- _THE TASK_: Go through the data below and copy each line that includes "brown".

Items listed in a dataset

• • • •

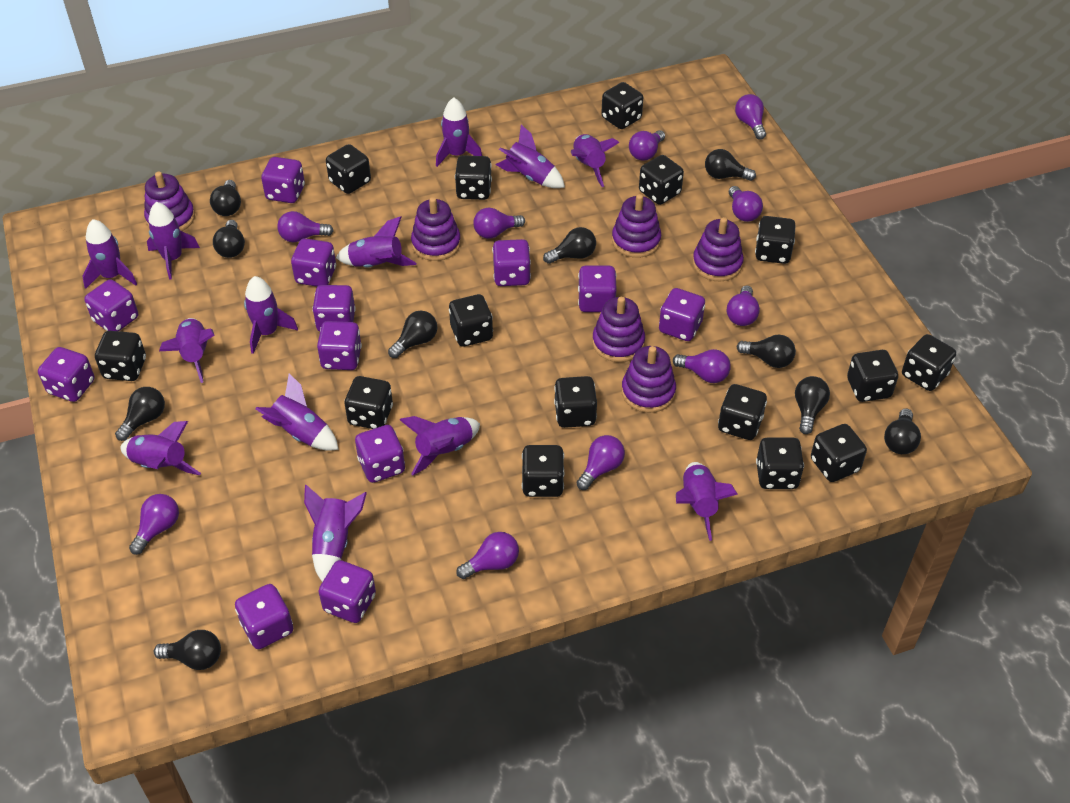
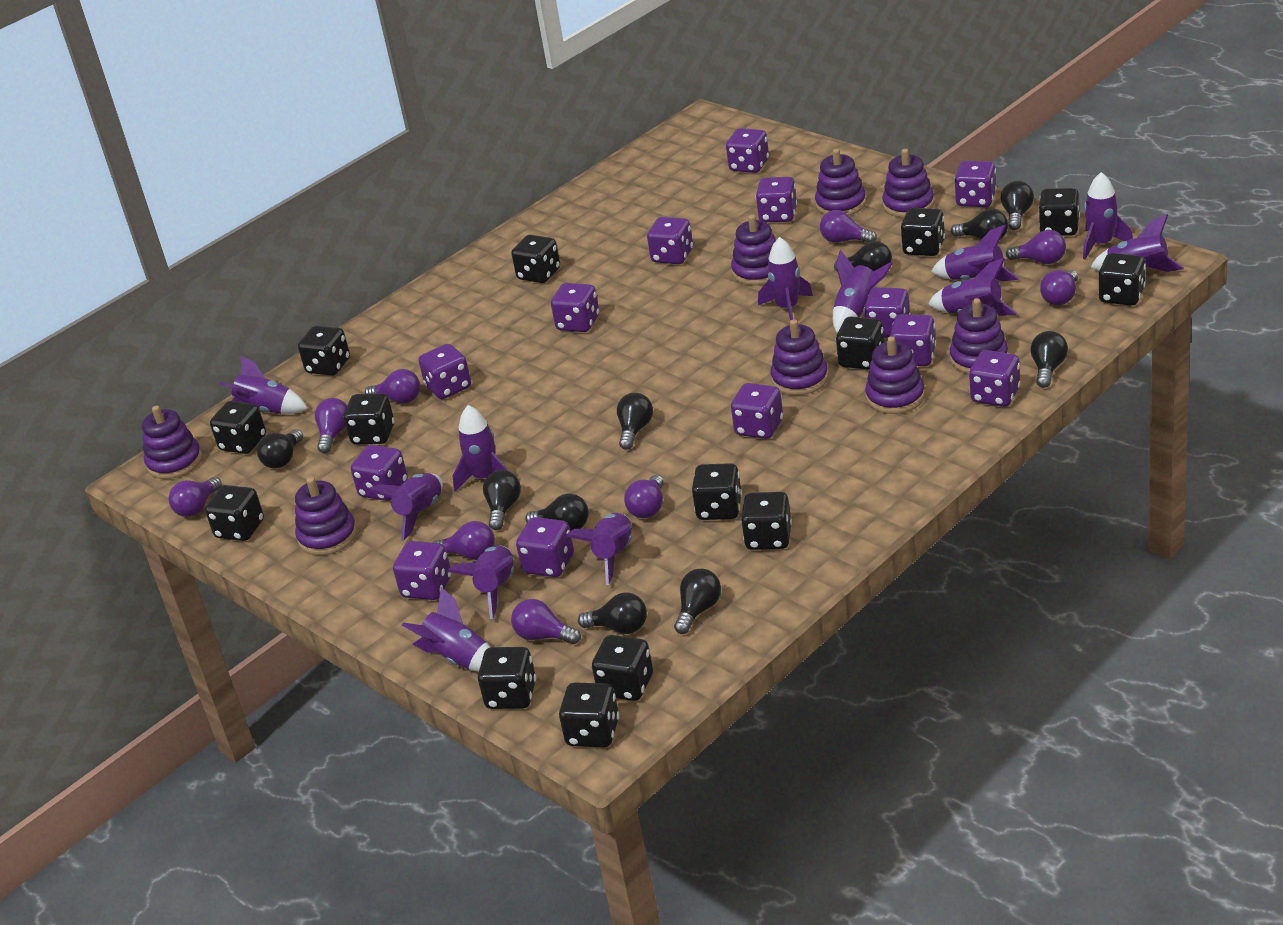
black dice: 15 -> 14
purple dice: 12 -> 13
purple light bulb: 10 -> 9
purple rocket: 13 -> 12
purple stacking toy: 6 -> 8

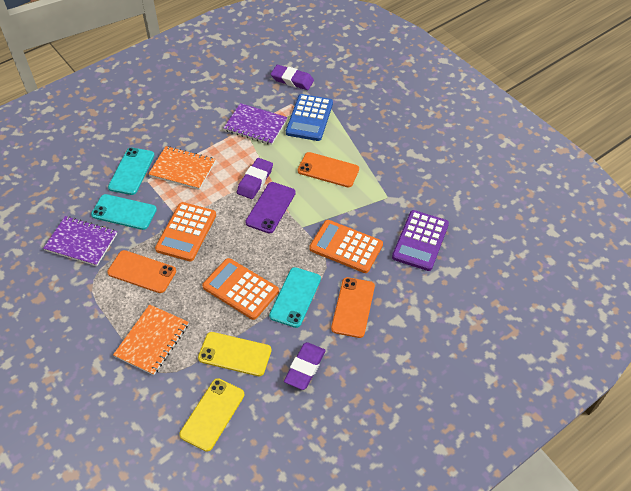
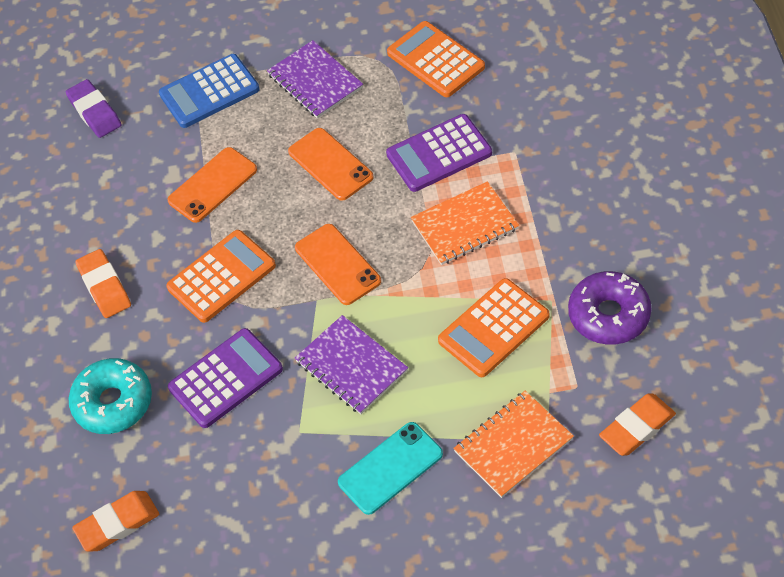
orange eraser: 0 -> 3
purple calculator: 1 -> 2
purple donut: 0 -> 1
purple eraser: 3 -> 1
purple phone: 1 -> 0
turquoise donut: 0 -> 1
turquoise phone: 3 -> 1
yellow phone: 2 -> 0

• • • •

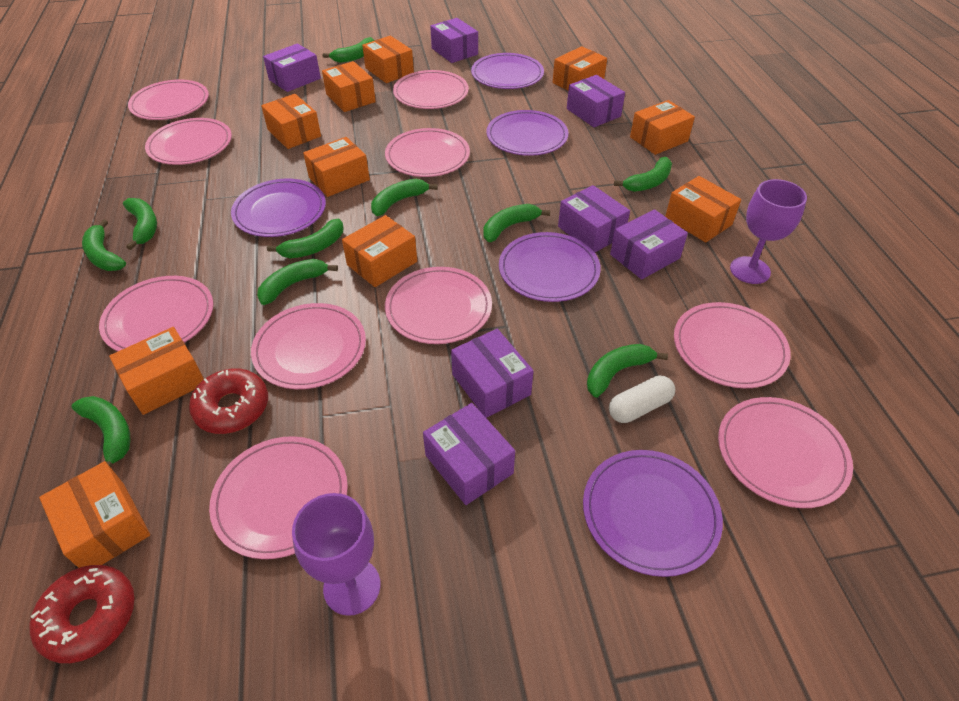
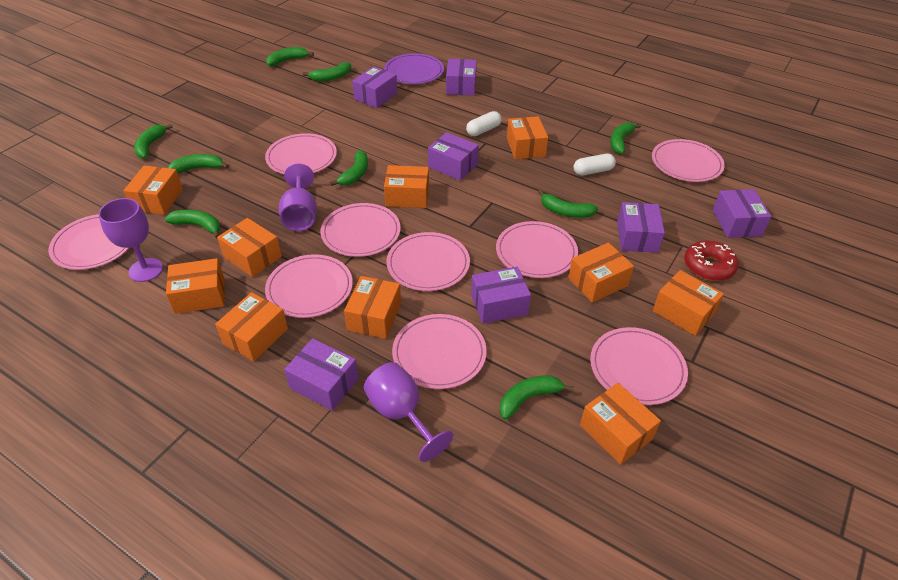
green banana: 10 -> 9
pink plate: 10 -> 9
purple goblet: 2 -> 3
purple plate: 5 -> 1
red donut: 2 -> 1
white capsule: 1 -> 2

• • • •

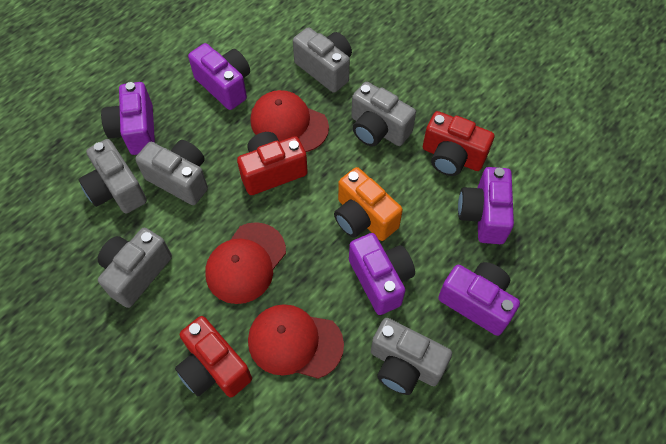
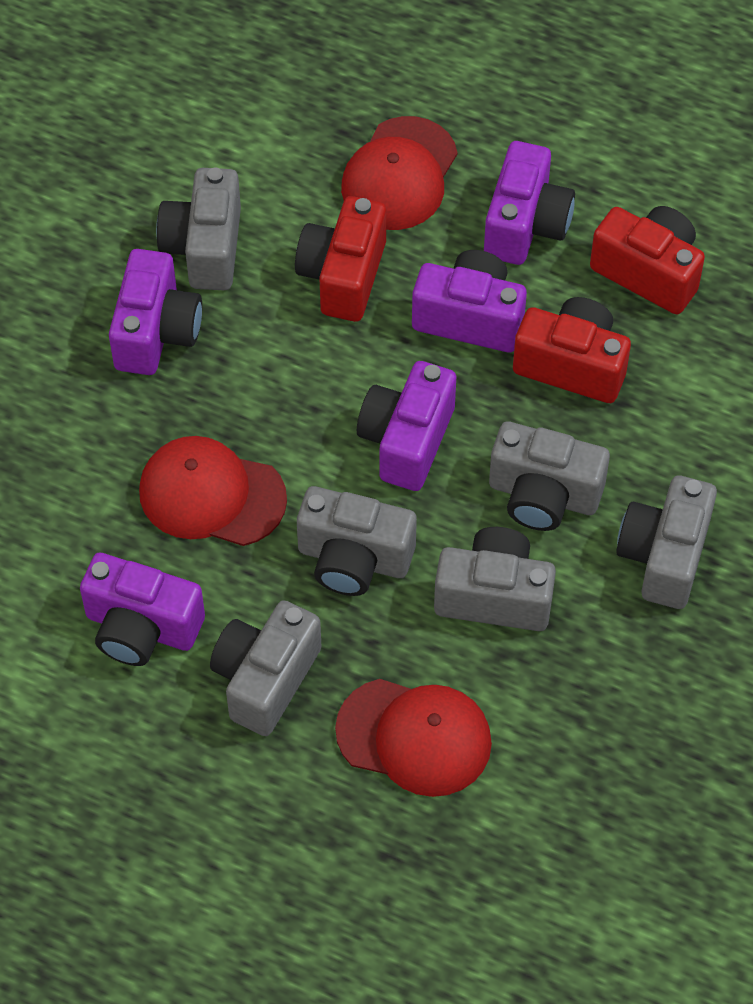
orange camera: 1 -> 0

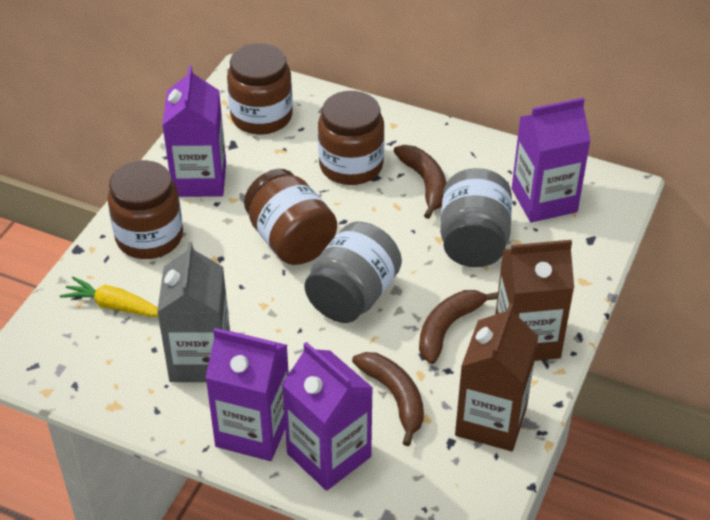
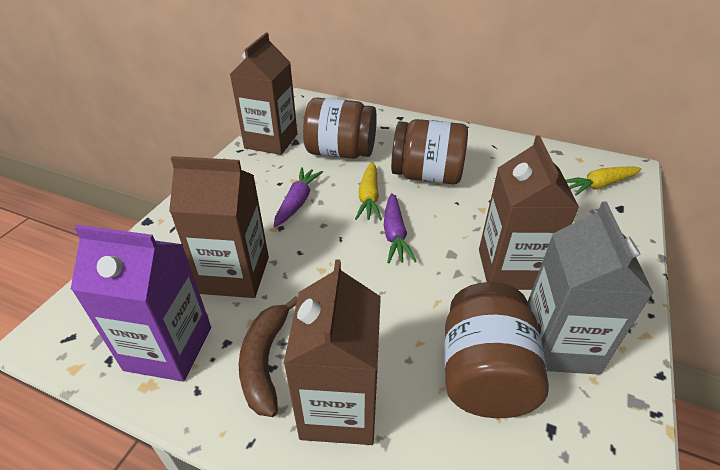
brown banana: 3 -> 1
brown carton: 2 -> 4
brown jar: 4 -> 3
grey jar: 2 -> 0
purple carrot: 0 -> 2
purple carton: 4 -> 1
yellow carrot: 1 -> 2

• • • •

- _TASK RESULT_:
brown banana: 3 -> 1
brown carton: 2 -> 4
brown jar: 4 -> 3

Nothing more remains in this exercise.